What is needed
Your task is to transcribe the entries exactly.

Excerpted data
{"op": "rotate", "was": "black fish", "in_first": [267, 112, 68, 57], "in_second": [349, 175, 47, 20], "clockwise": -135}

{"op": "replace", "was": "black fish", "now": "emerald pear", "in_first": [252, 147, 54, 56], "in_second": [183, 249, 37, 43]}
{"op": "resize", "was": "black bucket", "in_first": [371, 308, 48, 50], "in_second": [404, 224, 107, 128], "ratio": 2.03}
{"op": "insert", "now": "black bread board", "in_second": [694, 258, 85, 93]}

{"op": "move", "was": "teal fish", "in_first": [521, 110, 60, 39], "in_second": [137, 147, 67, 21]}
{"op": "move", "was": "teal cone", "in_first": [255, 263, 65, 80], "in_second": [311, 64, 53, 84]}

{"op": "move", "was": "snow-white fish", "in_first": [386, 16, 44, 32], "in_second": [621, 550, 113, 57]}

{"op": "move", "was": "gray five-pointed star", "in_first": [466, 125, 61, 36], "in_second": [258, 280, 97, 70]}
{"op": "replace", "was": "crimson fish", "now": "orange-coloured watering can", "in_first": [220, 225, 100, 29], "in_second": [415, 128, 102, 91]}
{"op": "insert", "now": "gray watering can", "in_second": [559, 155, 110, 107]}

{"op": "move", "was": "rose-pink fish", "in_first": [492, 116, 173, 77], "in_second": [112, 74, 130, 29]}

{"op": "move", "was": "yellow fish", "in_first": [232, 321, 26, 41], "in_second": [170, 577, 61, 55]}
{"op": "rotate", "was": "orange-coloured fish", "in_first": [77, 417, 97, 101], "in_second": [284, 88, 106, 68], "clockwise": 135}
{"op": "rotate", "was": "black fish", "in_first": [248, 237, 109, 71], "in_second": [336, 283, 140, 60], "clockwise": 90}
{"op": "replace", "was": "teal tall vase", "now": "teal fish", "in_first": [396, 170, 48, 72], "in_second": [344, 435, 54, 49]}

Written response
{"op": "rotate", "was": "black fish", "in_first": [267, 112, 68, 57], "in_second": [349, 175, 47, 20], "clockwise": -135}

{"op": "replace", "was": "black fish", "now": "emerald pear", "in_first": [252, 147, 54, 56], "in_second": [183, 249, 37, 43]}
{"op": "resize", "was": "black bucket", "in_first": [371, 308, 48, 50], "in_second": [404, 224, 107, 128], "ratio": 2.03}
{"op": "insert", "now": "black bread board", "in_second": [694, 258, 85, 93]}

{"op": "move", "was": "teal fish", "in_first": [521, 110, 60, 39], "in_second": [137, 147, 67, 21]}
{"op": "move", "was": "teal cone", "in_first": [255, 263, 65, 80], "in_second": [311, 64, 53, 84]}

{"op": "move", "was": "snow-white fish", "in_first": [386, 16, 44, 32], "in_second": [621, 550, 113, 57]}

{"op": "move", "was": "gray five-pointed star", "in_first": [466, 125, 61, 36], "in_second": [258, 280, 97, 70]}
{"op": "replace", "was": "crimson fish", "now": "orange-coloured watering can", "in_first": [220, 225, 100, 29], "in_second": [415, 128, 102, 91]}
{"op": "insert", "now": "gray watering can", "in_second": [559, 155, 110, 107]}

{"op": "move", "was": "rose-pink fish", "in_first": [492, 116, 173, 77], "in_second": [112, 74, 130, 29]}

{"op": "move", "was": "yellow fish", "in_first": [232, 321, 26, 41], "in_second": [170, 577, 61, 55]}
{"op": "rotate", "was": "orange-coloured fish", "in_first": [77, 417, 97, 101], "in_second": [284, 88, 106, 68], "clockwise": 135}
{"op": "rotate", "was": "black fish", "in_first": [248, 237, 109, 71], "in_second": [336, 283, 140, 60], "clockwise": 90}
{"op": "replace", "was": "teal tall vase", "now": "teal fish", "in_first": [396, 170, 48, 72], "in_second": [344, 435, 54, 49]}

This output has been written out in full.